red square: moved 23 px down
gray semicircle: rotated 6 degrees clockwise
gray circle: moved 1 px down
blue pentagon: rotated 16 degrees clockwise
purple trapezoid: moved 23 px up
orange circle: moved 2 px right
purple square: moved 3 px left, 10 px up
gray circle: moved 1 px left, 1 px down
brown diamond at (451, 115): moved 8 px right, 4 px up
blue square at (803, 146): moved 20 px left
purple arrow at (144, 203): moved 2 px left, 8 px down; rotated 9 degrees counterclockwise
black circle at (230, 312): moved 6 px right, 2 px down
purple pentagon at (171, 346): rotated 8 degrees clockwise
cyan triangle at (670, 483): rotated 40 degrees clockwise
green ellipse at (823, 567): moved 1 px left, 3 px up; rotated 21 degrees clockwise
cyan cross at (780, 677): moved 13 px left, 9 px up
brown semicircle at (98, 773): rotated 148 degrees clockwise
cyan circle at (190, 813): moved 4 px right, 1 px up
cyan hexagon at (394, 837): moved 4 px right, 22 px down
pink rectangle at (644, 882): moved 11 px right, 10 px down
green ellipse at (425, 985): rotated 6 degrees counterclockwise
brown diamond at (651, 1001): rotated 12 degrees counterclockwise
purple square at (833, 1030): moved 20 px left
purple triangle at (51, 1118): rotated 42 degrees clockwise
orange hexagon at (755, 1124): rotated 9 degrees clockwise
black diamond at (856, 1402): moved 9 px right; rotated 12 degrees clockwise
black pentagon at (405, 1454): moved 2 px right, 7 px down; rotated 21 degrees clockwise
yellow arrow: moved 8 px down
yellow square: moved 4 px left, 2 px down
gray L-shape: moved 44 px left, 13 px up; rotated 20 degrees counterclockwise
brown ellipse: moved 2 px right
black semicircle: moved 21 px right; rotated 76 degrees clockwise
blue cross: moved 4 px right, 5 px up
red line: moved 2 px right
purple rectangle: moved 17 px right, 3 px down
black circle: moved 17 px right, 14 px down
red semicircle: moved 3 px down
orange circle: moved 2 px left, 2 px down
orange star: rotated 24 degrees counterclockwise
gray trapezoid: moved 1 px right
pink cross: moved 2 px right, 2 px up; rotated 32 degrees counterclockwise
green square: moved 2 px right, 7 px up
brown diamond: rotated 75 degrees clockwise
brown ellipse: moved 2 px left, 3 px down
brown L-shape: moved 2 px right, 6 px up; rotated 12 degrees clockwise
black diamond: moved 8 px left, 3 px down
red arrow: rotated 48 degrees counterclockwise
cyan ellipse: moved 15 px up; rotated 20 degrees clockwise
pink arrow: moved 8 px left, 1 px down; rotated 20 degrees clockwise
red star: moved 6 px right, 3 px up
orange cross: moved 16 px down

**Aim of the exercise:** Copy out each line of the material in which the word "blue" turns up.

**Exercise output:**
blue pentagon: rotated 16 degrees clockwise
blue square at (803, 146): moved 20 px left
blue cross: moved 4 px right, 5 px up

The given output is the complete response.